** START OF Data excerpts **

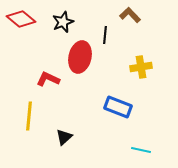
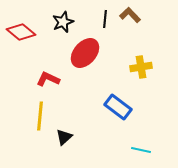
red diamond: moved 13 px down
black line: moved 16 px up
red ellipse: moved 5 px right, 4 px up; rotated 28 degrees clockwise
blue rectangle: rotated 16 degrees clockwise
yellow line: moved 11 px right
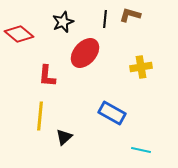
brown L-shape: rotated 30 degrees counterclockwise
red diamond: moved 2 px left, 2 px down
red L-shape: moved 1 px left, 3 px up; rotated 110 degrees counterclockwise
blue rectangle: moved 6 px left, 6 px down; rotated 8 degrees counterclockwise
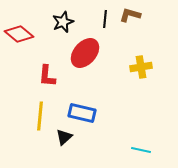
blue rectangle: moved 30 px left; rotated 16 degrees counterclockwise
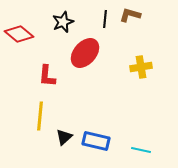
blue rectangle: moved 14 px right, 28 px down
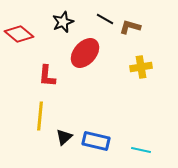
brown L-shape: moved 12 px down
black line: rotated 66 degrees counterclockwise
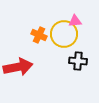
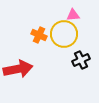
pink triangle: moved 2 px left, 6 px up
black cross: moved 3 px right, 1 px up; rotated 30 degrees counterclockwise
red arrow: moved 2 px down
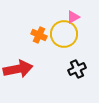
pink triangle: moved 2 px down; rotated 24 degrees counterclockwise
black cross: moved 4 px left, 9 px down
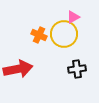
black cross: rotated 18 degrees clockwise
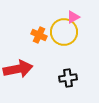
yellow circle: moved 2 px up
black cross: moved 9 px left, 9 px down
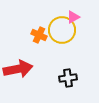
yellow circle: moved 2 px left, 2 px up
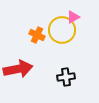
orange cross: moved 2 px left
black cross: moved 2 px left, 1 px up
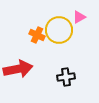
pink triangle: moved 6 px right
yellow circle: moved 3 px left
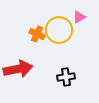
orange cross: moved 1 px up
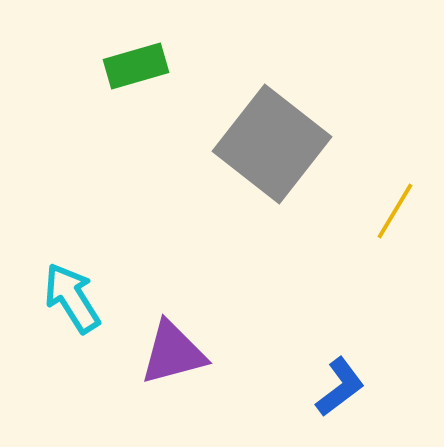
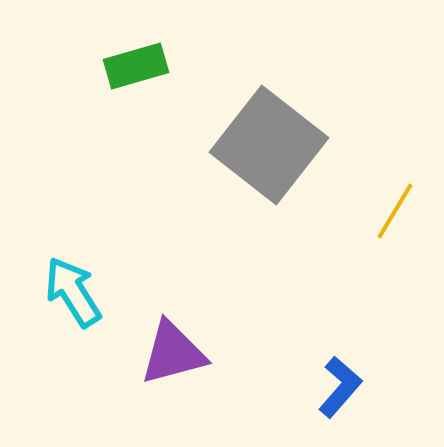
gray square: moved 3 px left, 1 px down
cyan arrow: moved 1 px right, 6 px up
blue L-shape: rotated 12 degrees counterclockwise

** END OF Data excerpts **

- _Directive_
Print the lines exactly as they appear, starting at the line that contains "pink triangle: moved 2 px left, 6 px up" and ending at the line that contains "orange cross: moved 1 px up", leaving out the pictures.

- _Finished answer_
pink triangle: moved 2 px left, 6 px up
black cross: moved 3 px right, 1 px up; rotated 30 degrees counterclockwise
red arrow: moved 2 px down
pink triangle: moved 2 px down; rotated 24 degrees counterclockwise
black cross: moved 4 px left, 9 px down
black cross: rotated 18 degrees clockwise
yellow circle: moved 2 px up
black cross: moved 9 px left, 9 px down
yellow circle: moved 2 px left, 2 px up
orange cross: moved 2 px left
black cross: moved 2 px left, 1 px up
pink triangle: moved 6 px right
yellow circle: moved 3 px left
orange cross: moved 1 px up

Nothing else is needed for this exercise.